→ Task to carry out
The entries are to be duplicated exactly, though any picture in them must be omitted.

*** Opening of Data to use ***

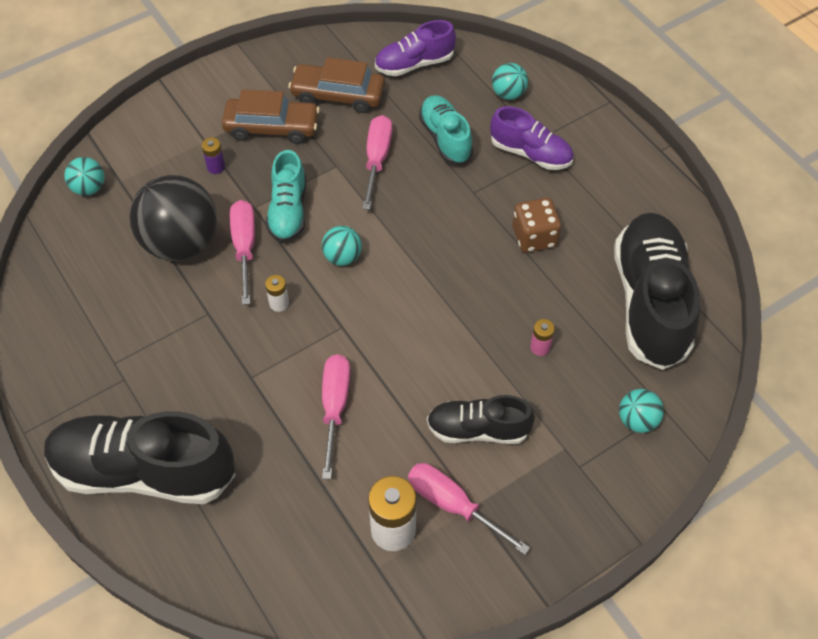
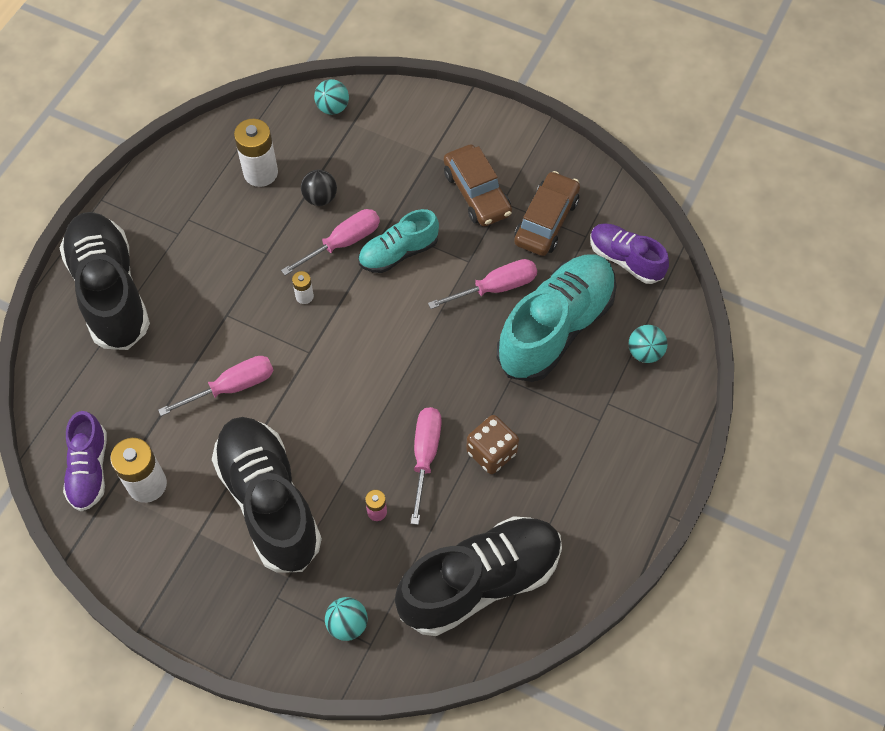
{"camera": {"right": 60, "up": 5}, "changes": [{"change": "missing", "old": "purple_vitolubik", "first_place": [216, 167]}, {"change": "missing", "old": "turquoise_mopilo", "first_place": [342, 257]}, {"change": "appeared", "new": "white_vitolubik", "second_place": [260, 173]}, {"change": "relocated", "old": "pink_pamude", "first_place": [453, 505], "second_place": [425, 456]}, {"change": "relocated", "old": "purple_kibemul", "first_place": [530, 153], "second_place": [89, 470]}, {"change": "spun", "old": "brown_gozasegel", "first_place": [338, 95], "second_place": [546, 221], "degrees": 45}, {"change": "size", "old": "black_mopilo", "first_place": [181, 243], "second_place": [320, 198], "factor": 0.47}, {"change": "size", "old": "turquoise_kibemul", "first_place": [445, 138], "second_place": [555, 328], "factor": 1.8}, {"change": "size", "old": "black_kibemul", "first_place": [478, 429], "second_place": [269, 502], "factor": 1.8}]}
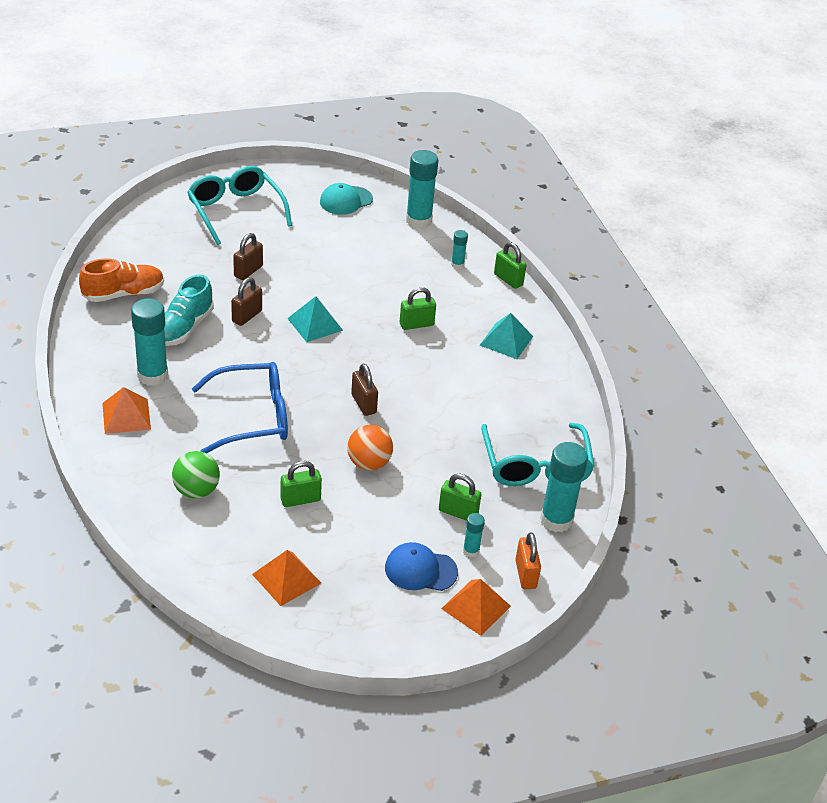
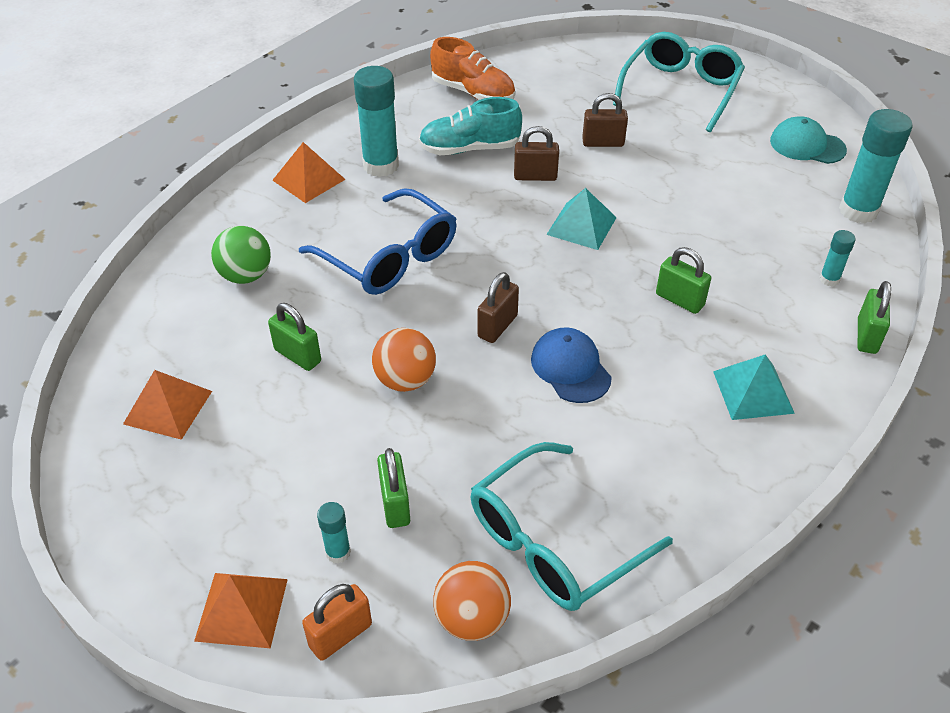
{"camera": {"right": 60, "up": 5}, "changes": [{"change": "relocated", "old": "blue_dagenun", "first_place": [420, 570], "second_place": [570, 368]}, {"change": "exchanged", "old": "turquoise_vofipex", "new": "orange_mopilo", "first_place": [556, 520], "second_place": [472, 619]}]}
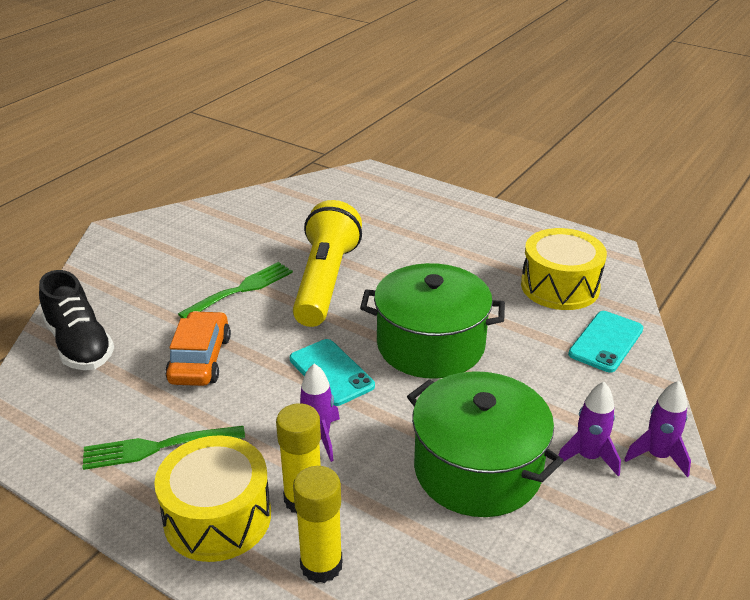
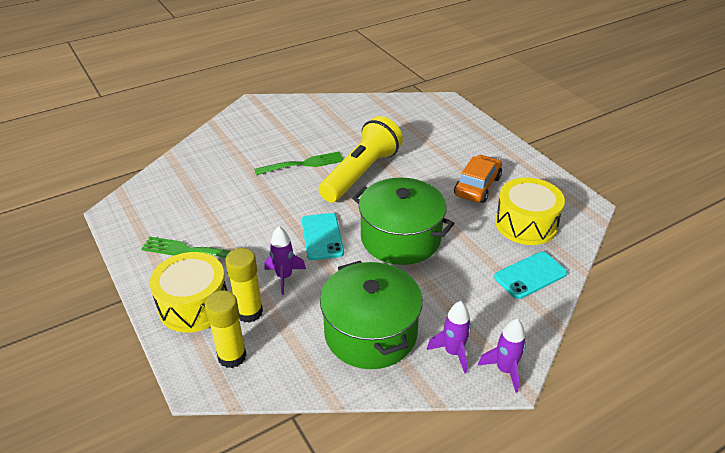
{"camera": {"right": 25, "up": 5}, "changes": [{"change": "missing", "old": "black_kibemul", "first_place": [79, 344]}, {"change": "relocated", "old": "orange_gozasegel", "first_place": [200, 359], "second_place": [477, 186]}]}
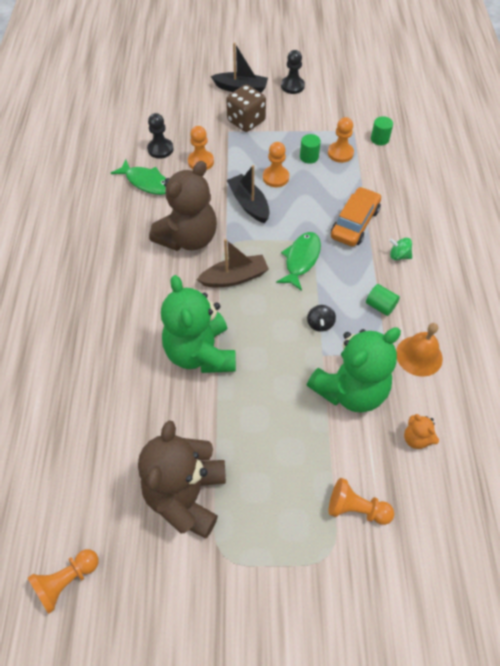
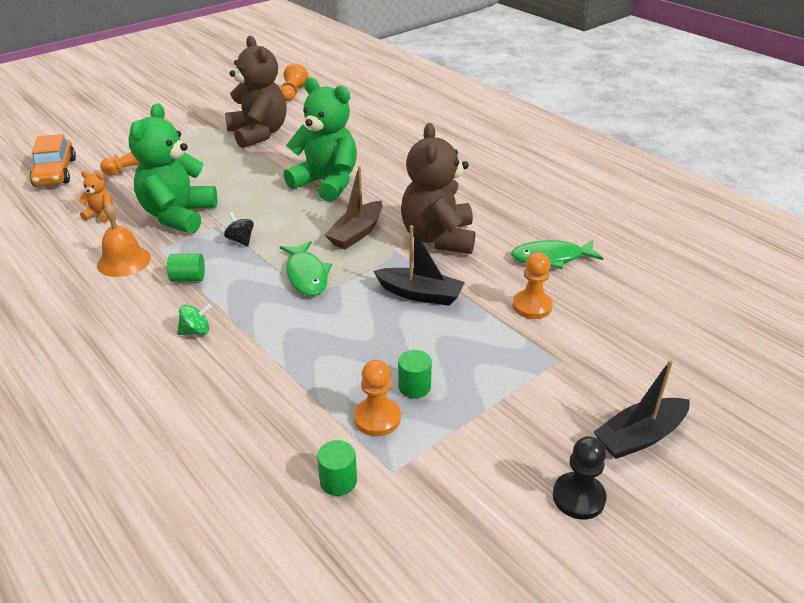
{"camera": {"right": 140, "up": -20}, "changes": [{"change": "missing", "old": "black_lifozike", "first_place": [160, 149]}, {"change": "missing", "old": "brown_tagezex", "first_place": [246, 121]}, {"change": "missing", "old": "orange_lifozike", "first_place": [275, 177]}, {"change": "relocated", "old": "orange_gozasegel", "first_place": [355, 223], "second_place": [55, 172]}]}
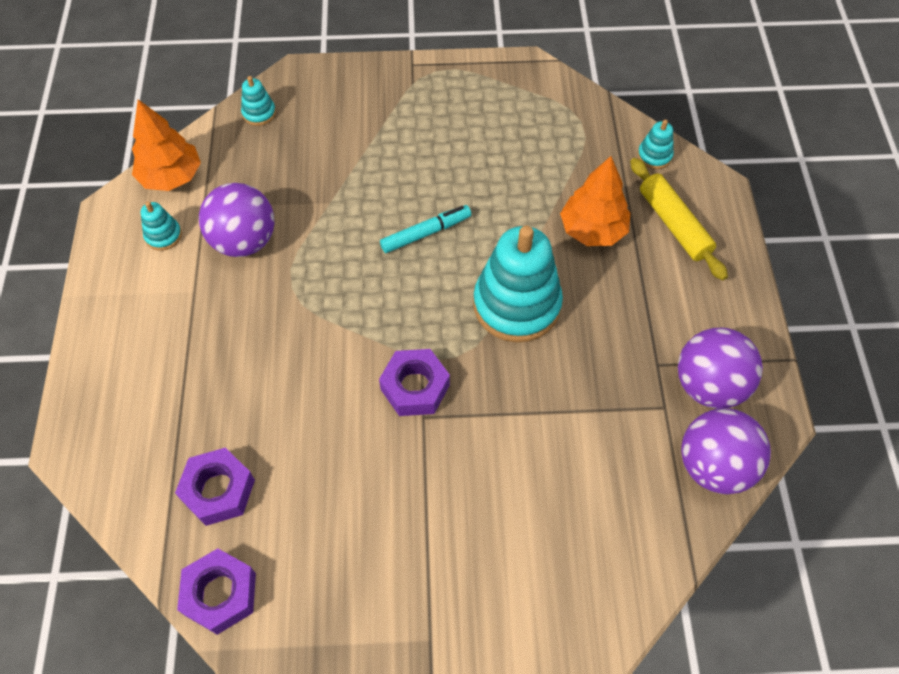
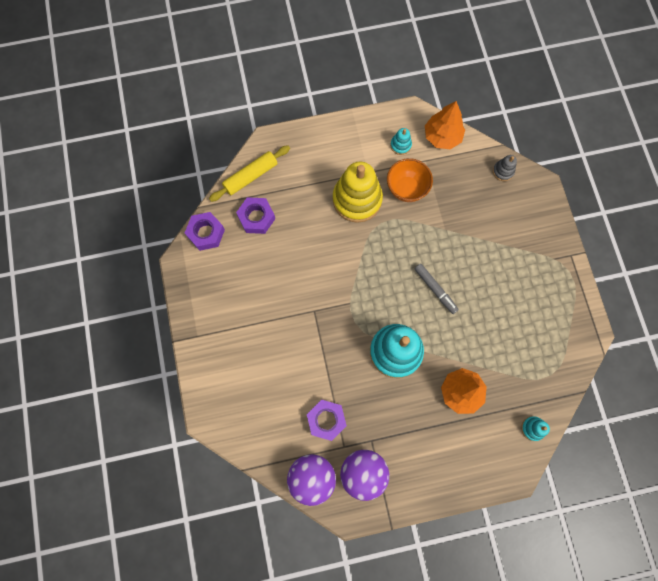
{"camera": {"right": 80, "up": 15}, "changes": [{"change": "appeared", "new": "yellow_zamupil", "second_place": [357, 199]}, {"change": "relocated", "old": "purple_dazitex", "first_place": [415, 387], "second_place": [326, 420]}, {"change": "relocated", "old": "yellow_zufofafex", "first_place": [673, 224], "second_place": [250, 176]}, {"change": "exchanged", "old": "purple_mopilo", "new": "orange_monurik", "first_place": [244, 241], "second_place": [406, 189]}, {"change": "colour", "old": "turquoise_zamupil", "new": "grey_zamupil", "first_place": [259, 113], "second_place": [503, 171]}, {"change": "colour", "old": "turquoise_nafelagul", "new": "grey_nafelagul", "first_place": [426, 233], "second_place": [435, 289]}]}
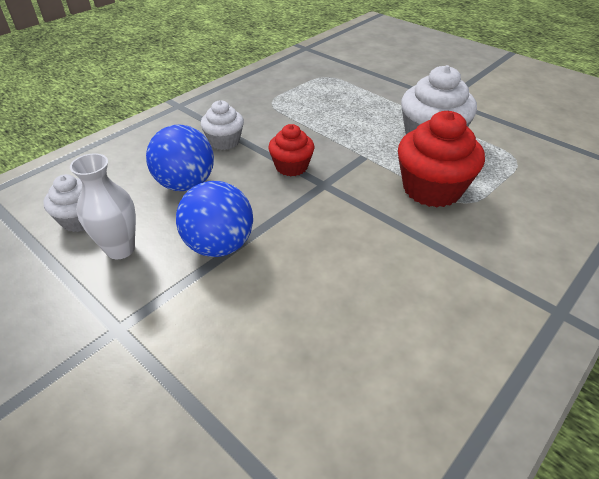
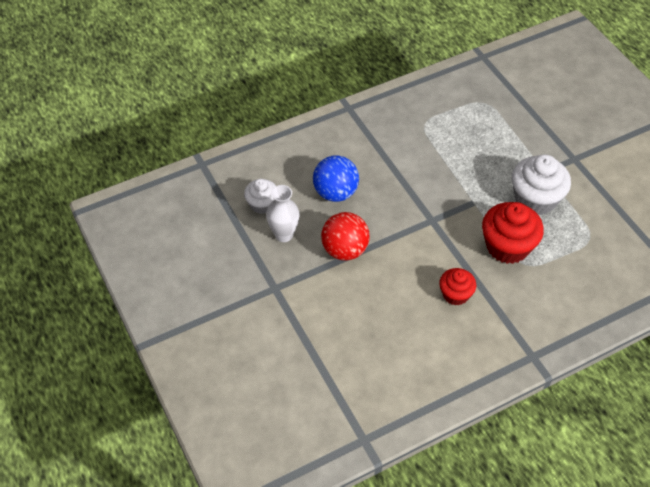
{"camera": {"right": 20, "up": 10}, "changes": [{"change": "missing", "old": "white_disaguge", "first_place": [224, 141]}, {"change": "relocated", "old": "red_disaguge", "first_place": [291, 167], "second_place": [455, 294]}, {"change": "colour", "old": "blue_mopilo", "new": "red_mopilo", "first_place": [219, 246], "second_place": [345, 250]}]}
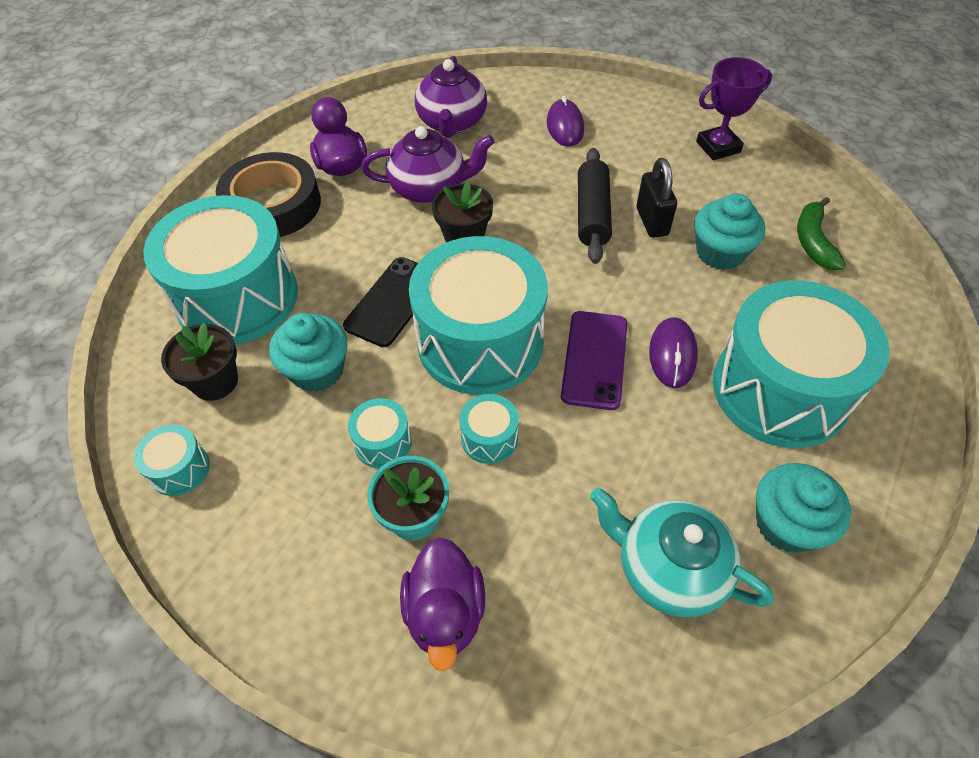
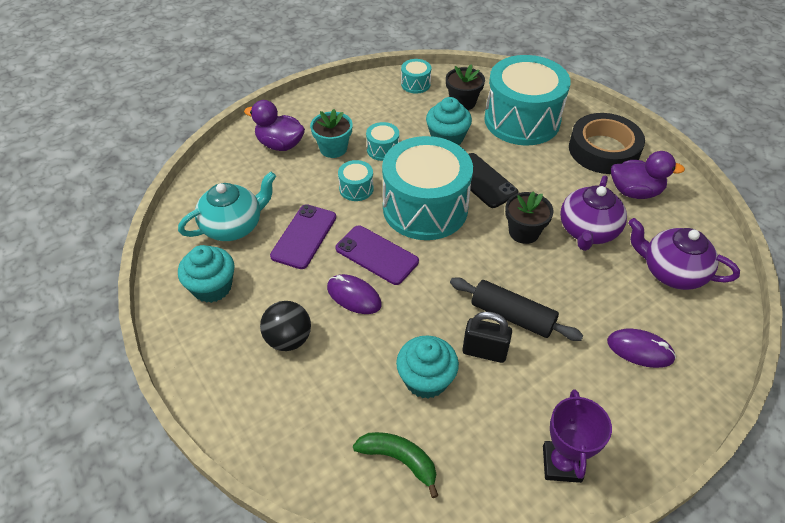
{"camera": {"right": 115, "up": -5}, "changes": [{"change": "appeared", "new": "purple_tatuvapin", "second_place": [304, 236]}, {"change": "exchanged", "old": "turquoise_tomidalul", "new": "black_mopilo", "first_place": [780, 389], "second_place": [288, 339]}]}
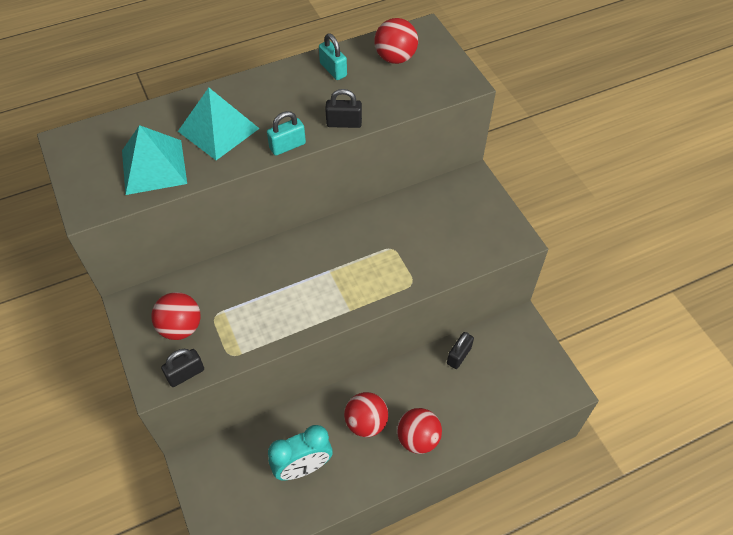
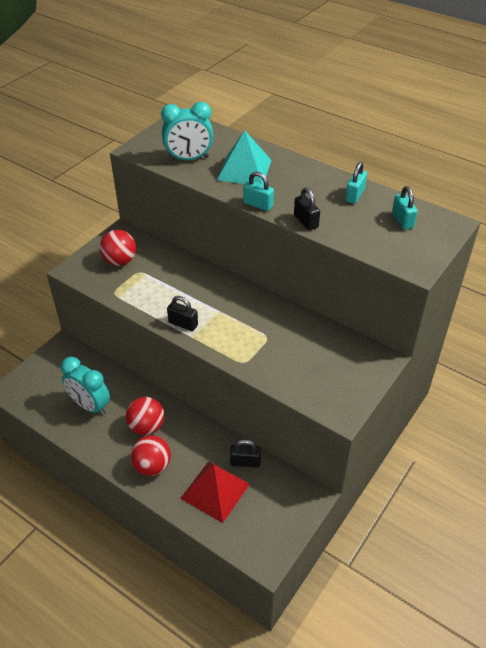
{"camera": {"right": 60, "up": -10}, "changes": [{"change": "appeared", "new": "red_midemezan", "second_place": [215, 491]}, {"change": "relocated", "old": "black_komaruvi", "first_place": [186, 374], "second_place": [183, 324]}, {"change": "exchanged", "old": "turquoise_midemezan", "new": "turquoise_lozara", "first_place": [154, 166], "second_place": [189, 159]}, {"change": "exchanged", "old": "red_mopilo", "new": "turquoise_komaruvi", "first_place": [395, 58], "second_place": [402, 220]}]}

*** Close of Data to use ***

→ Result of this task
{"camera": {"right": 60, "up": 5}, "changes": [{"change": "missing", "old": "purple_vitolubik", "first_place": [216, 167]}, {"change": "missing", "old": "turquoise_mopilo", "first_place": [342, 257]}, {"change": "appeared", "new": "white_vitolubik", "second_place": [260, 173]}, {"change": "relocated", "old": "pink_pamude", "first_place": [453, 505], "second_place": [425, 456]}, {"change": "relocated", "old": "purple_kibemul", "first_place": [530, 153], "second_place": [89, 470]}, {"change": "spun", "old": "brown_gozasegel", "first_place": [338, 95], "second_place": [546, 221], "degrees": 45}, {"change": "size", "old": "black_mopilo", "first_place": [181, 243], "second_place": [320, 198], "factor": 0.47}, {"change": "size", "old": "turquoise_kibemul", "first_place": [445, 138], "second_place": [555, 328], "factor": 1.8}, {"change": "size", "old": "black_kibemul", "first_place": [478, 429], "second_place": [269, 502], "factor": 1.8}]}
{"camera": {"right": 60, "up": 5}, "changes": [{"change": "relocated", "old": "blue_dagenun", "first_place": [420, 570], "second_place": [570, 368]}, {"change": "exchanged", "old": "turquoise_vofipex", "new": "orange_mopilo", "first_place": [556, 520], "second_place": [472, 619]}]}
{"camera": {"right": 25, "up": 5}, "changes": [{"change": "missing", "old": "black_kibemul", "first_place": [79, 344]}, {"change": "relocated", "old": "orange_gozasegel", "first_place": [200, 359], "second_place": [477, 186]}]}
{"camera": {"right": 140, "up": -20}, "changes": [{"change": "missing", "old": "black_lifozike", "first_place": [160, 149]}, {"change": "missing", "old": "brown_tagezex", "first_place": [246, 121]}, {"change": "missing", "old": "orange_lifozike", "first_place": [275, 177]}, {"change": "relocated", "old": "orange_gozasegel", "first_place": [355, 223], "second_place": [55, 172]}]}
{"camera": {"right": 80, "up": 15}, "changes": [{"change": "appeared", "new": "yellow_zamupil", "second_place": [357, 199]}, {"change": "relocated", "old": "purple_dazitex", "first_place": [415, 387], "second_place": [326, 420]}, {"change": "relocated", "old": "yellow_zufofafex", "first_place": [673, 224], "second_place": [250, 176]}, {"change": "exchanged", "old": "purple_mopilo", "new": "orange_monurik", "first_place": [244, 241], "second_place": [406, 189]}, {"change": "colour", "old": "turquoise_zamupil", "new": "grey_zamupil", "first_place": [259, 113], "second_place": [503, 171]}, {"change": "colour", "old": "turquoise_nafelagul", "new": "grey_nafelagul", "first_place": [426, 233], "second_place": [435, 289]}]}
{"camera": {"right": 20, "up": 10}, "changes": [{"change": "missing", "old": "white_disaguge", "first_place": [224, 141]}, {"change": "relocated", "old": "red_disaguge", "first_place": [291, 167], "second_place": [455, 294]}, {"change": "colour", "old": "blue_mopilo", "new": "red_mopilo", "first_place": [219, 246], "second_place": [345, 250]}]}
{"camera": {"right": 115, "up": -5}, "changes": [{"change": "appeared", "new": "purple_tatuvapin", "second_place": [304, 236]}, {"change": "exchanged", "old": "turquoise_tomidalul", "new": "black_mopilo", "first_place": [780, 389], "second_place": [288, 339]}]}
{"camera": {"right": 60, "up": -10}, "changes": [{"change": "appeared", "new": "red_midemezan", "second_place": [215, 491]}, {"change": "relocated", "old": "black_komaruvi", "first_place": [186, 374], "second_place": [183, 324]}, {"change": "exchanged", "old": "turquoise_midemezan", "new": "turquoise_lozara", "first_place": [154, 166], "second_place": [189, 159]}, {"change": "exchanged", "old": "red_mopilo", "new": "turquoise_komaruvi", "first_place": [395, 58], "second_place": [402, 220]}]}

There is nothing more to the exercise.